• _RECORDS_:
----

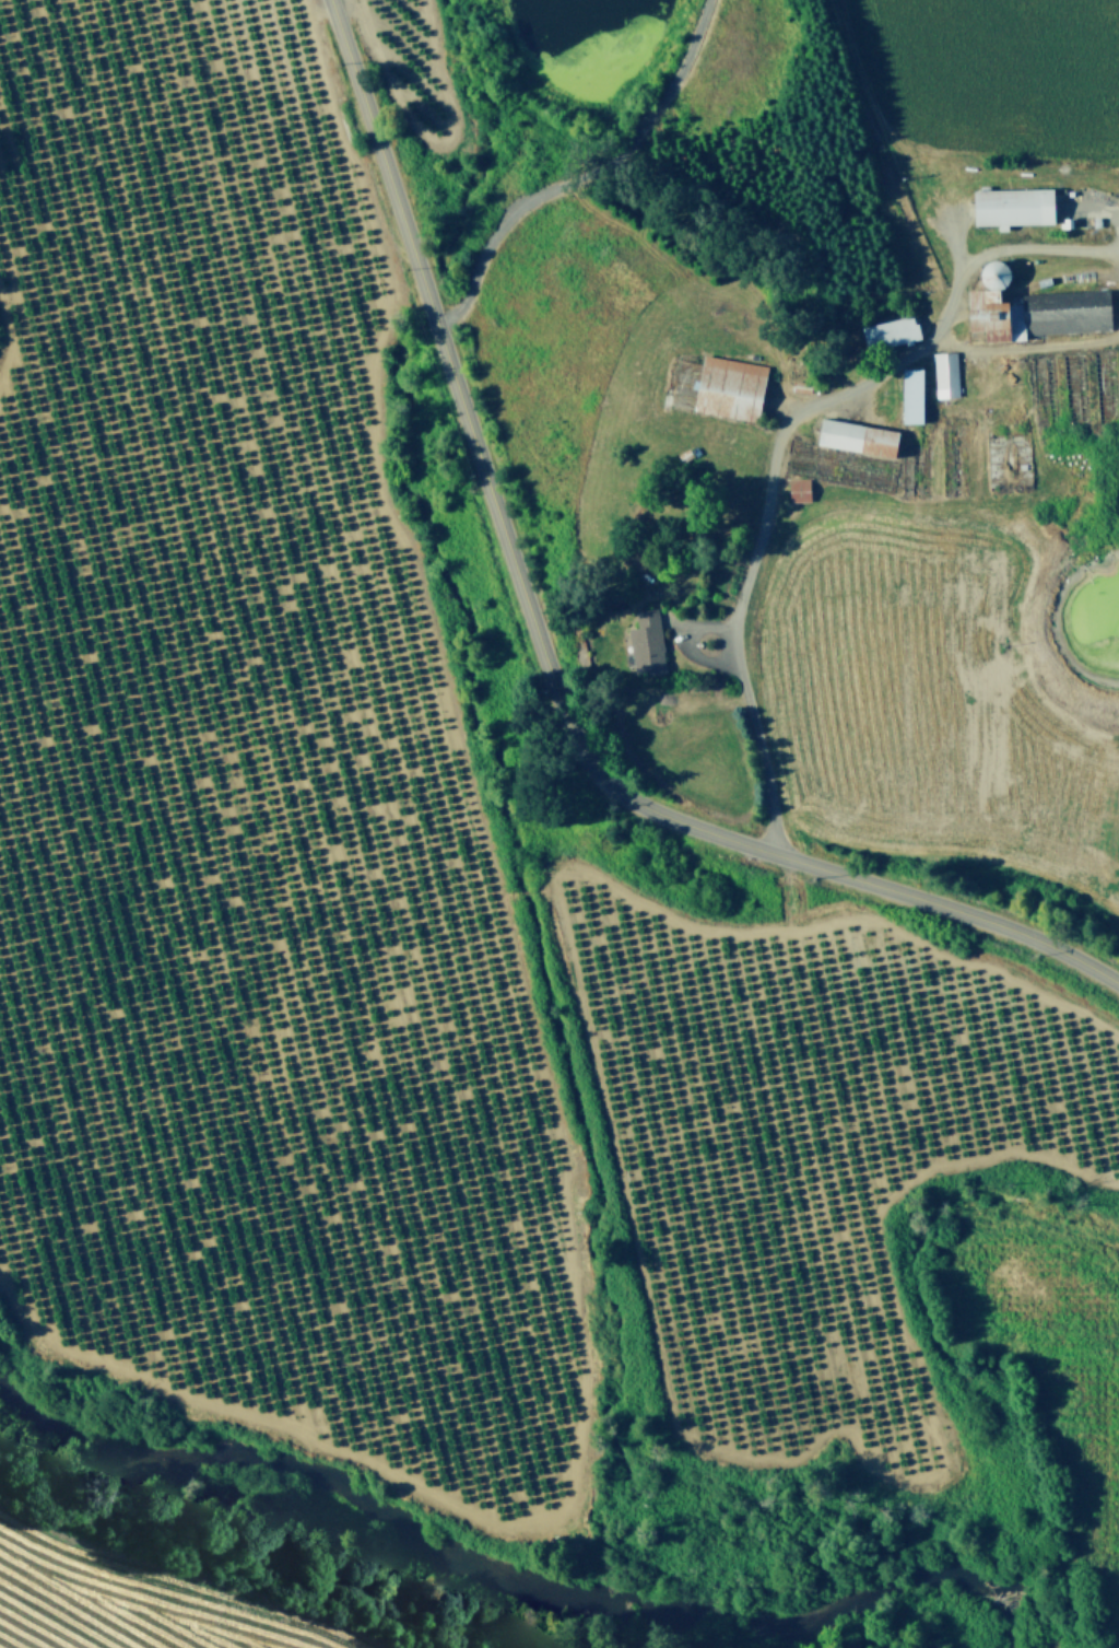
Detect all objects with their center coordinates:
building: (1012, 205)
building: (1033, 307)
building: (890, 330)
building: (944, 372)
building: (728, 386)
building: (910, 393)
building: (857, 435)
building: (797, 488)
road: (751, 565)
building: (645, 639)
road: (543, 659)
river: (512, 1579)
crop: (126, 1602)

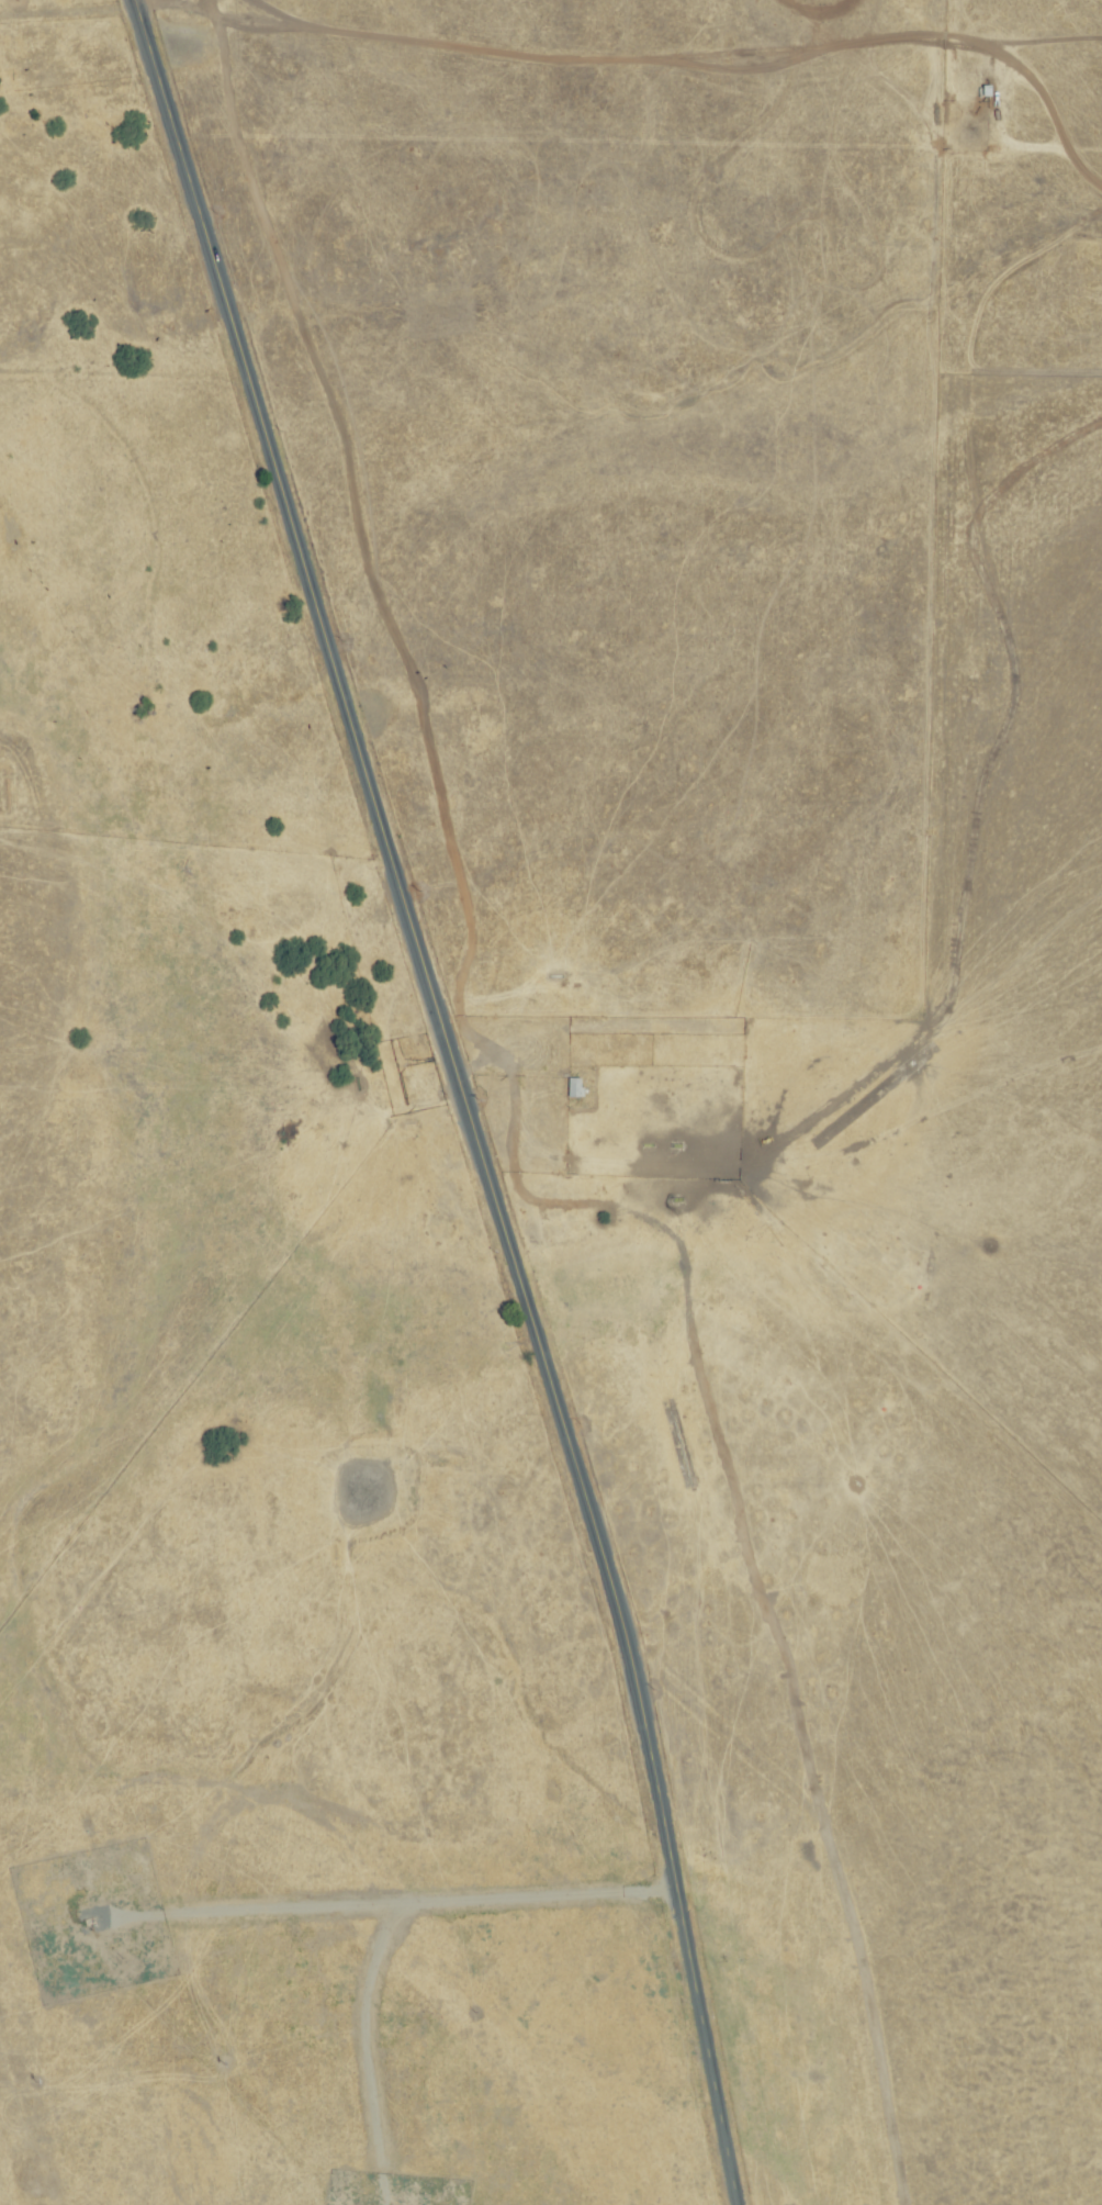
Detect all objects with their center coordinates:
road: (461, 1095)
crop: (551, 1102)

----

• _PROBLEM_: Transcribe the listing above verbatim. Omit the pictures.

• _RESPONSE BELOW_:
Detect all objects with their center coordinates:
building: (1012, 205)
building: (1033, 307)
building: (890, 330)
building: (944, 372)
building: (728, 386)
building: (910, 393)
building: (857, 435)
building: (797, 488)
road: (751, 565)
building: (645, 639)
road: (543, 659)
river: (512, 1579)
crop: (126, 1602)

Detect all objects with their center coordinates:
road: (461, 1095)
crop: (551, 1102)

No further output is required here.